# WORK TASK
All the data that follows should be repeated exactly, without a single picture.

Difference listings:
━━━━━━━━━━━━━━━━━━━━

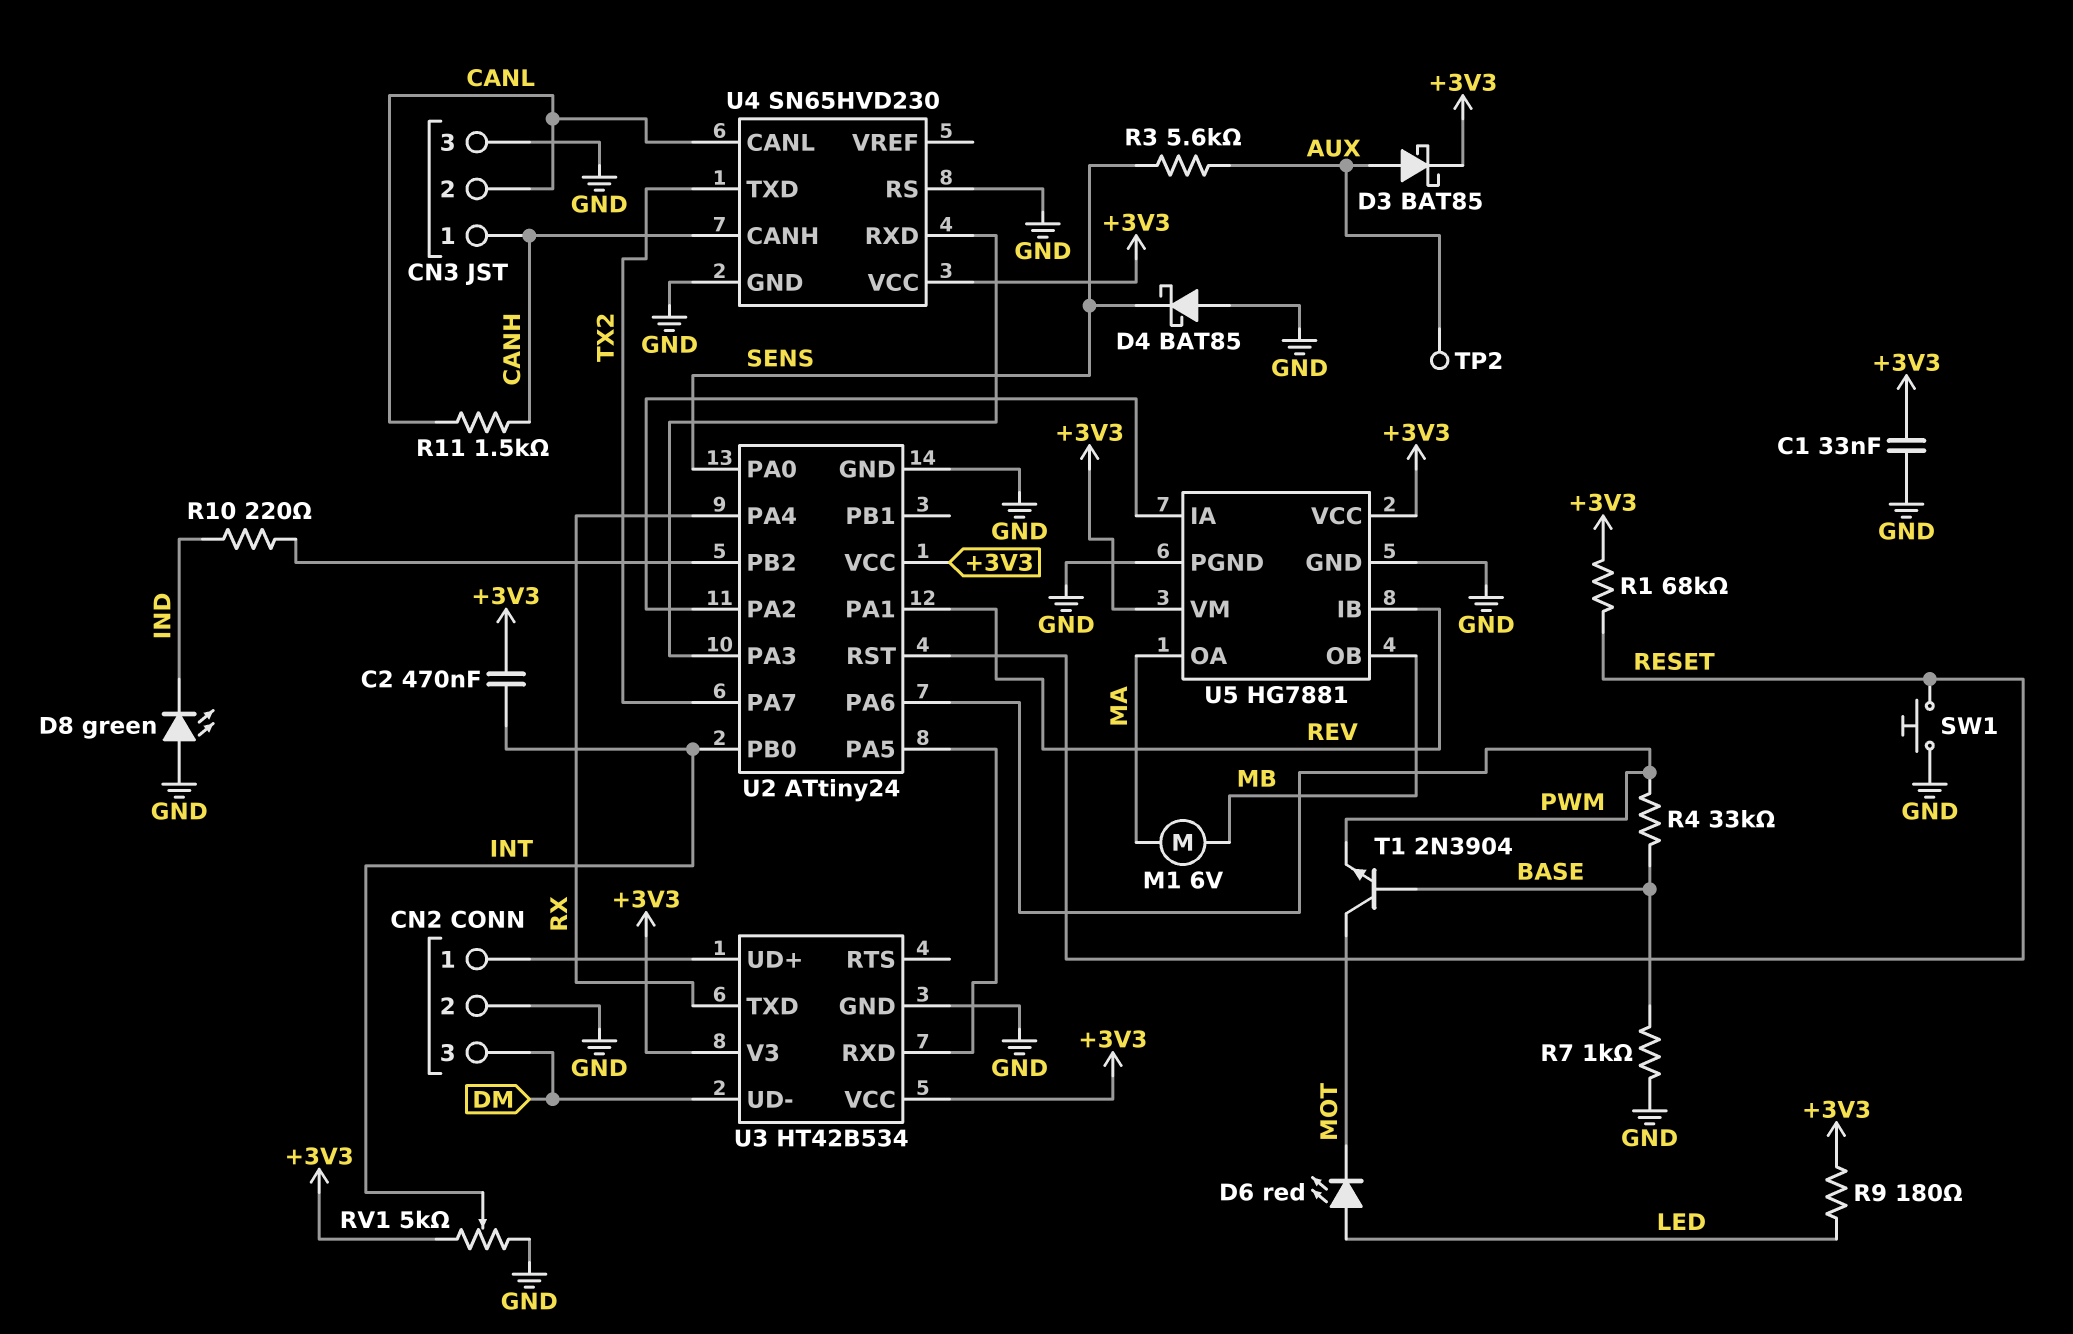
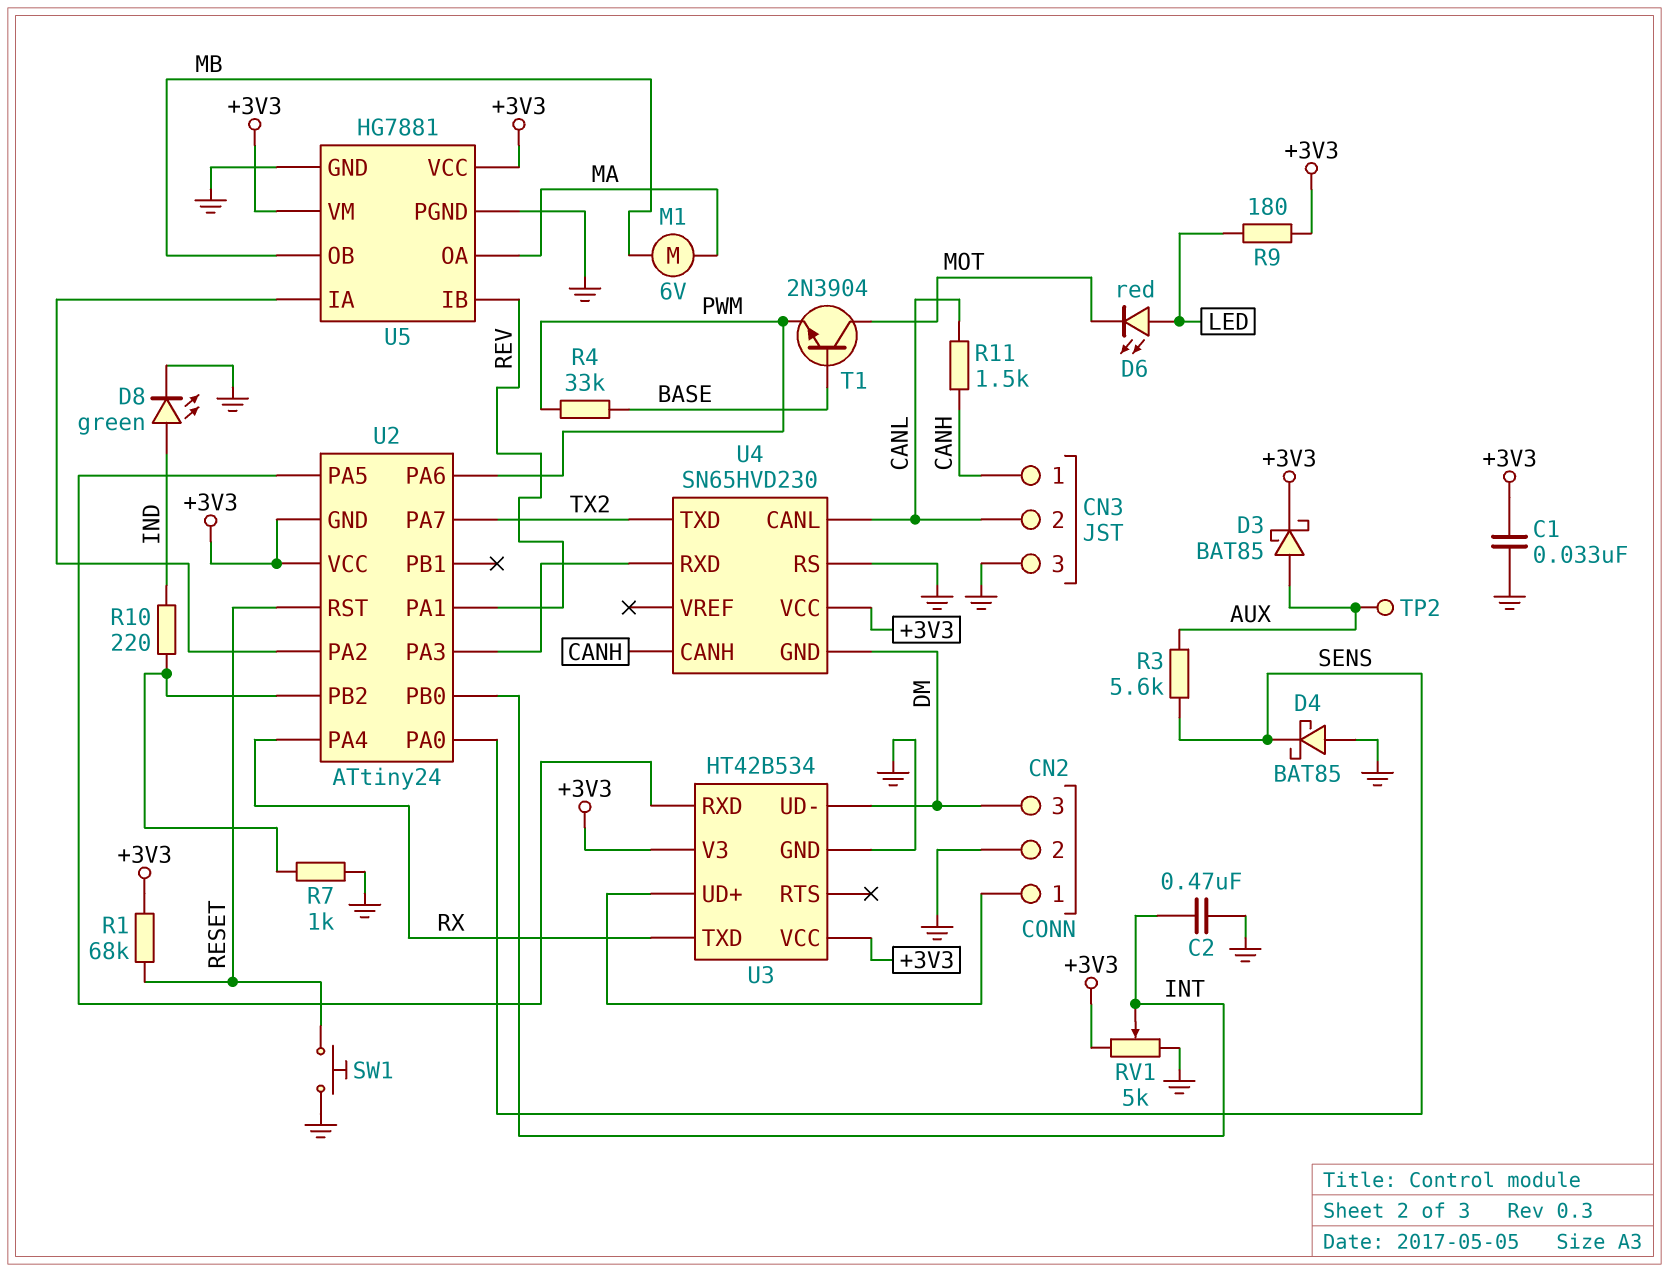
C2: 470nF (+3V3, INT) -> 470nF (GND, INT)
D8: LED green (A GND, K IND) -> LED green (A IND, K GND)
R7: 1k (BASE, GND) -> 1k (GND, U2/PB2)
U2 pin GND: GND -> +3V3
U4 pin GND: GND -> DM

━━━━━━━━━━━━━━━━━━━━

# OUTPUT BELOW
C2: 470nF (+3V3, INT) -> 470nF (GND, INT)
D8: LED green (A GND, K IND) -> LED green (A IND, K GND)
R7: 1k (BASE, GND) -> 1k (GND, U2/PB2)
U2 pin GND: GND -> +3V3
U4 pin GND: GND -> DM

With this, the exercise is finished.